### TASK DIRECTIONS
What lines of the data below include the word "grey"? Report them by copying each.

■ ■ ■ ■ ■ ■ ■

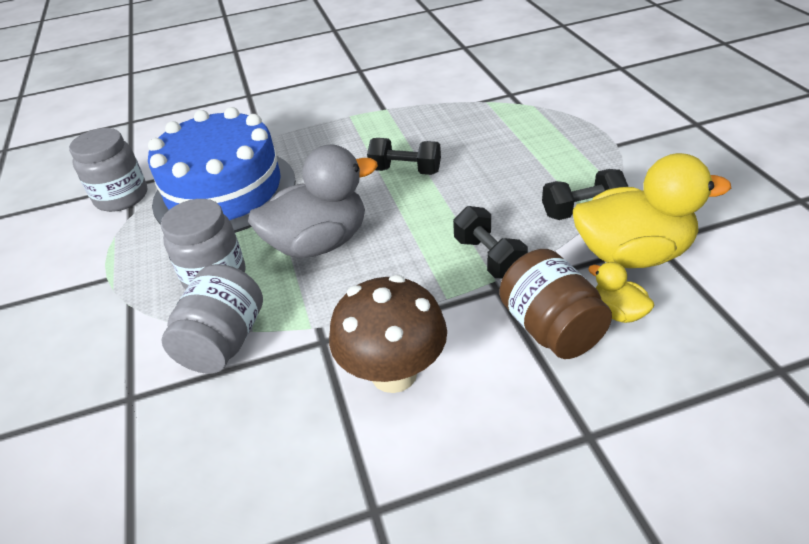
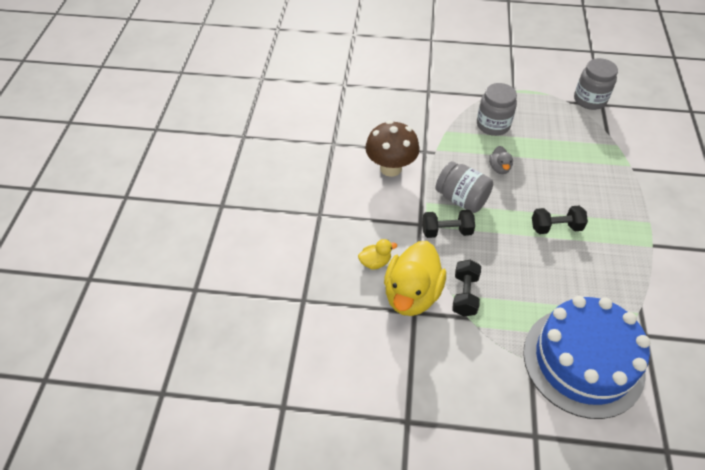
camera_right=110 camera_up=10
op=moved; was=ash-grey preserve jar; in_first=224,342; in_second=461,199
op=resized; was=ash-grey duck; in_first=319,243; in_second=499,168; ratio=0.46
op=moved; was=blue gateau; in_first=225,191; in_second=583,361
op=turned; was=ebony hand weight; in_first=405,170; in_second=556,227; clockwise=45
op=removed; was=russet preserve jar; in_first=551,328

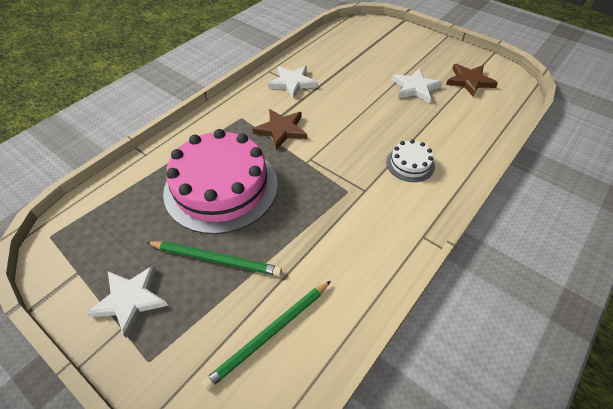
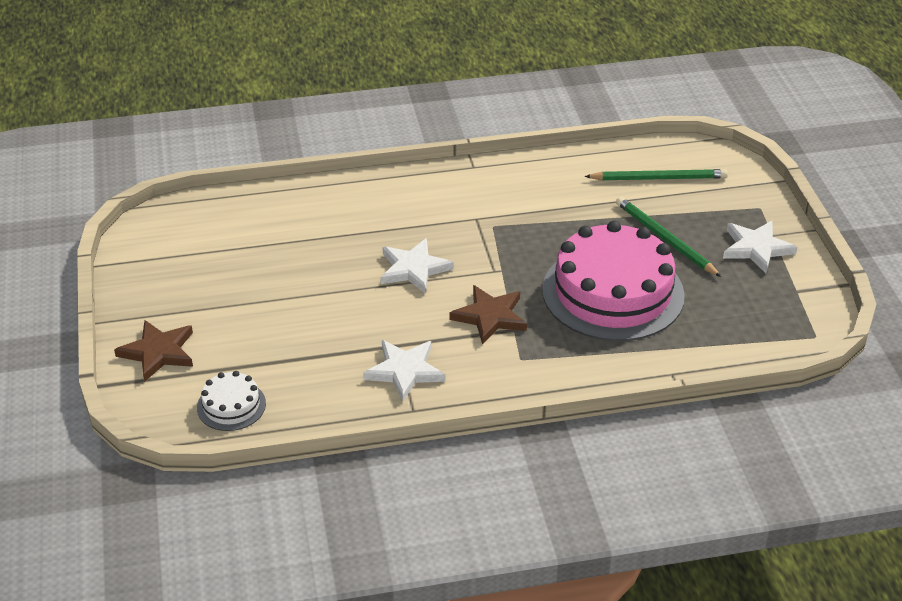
camera_right=-140 camera_up=-10
op=moved; was=russet five-pointed star; in_first=469,81; in_second=158,352
op=moved; was=snow-white gateau; in_first=410,164; in_second=231,405
op=moved; was=snow-white five-pointed star; in_first=415,88; in_second=413,269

■ ■ ■ ■ ■ ■ ■

### RESPONSE TO THIS TASK
op=moved; was=ash-grey preserve jar; in_first=224,342; in_second=461,199
op=resized; was=ash-grey duck; in_first=319,243; in_second=499,168; ratio=0.46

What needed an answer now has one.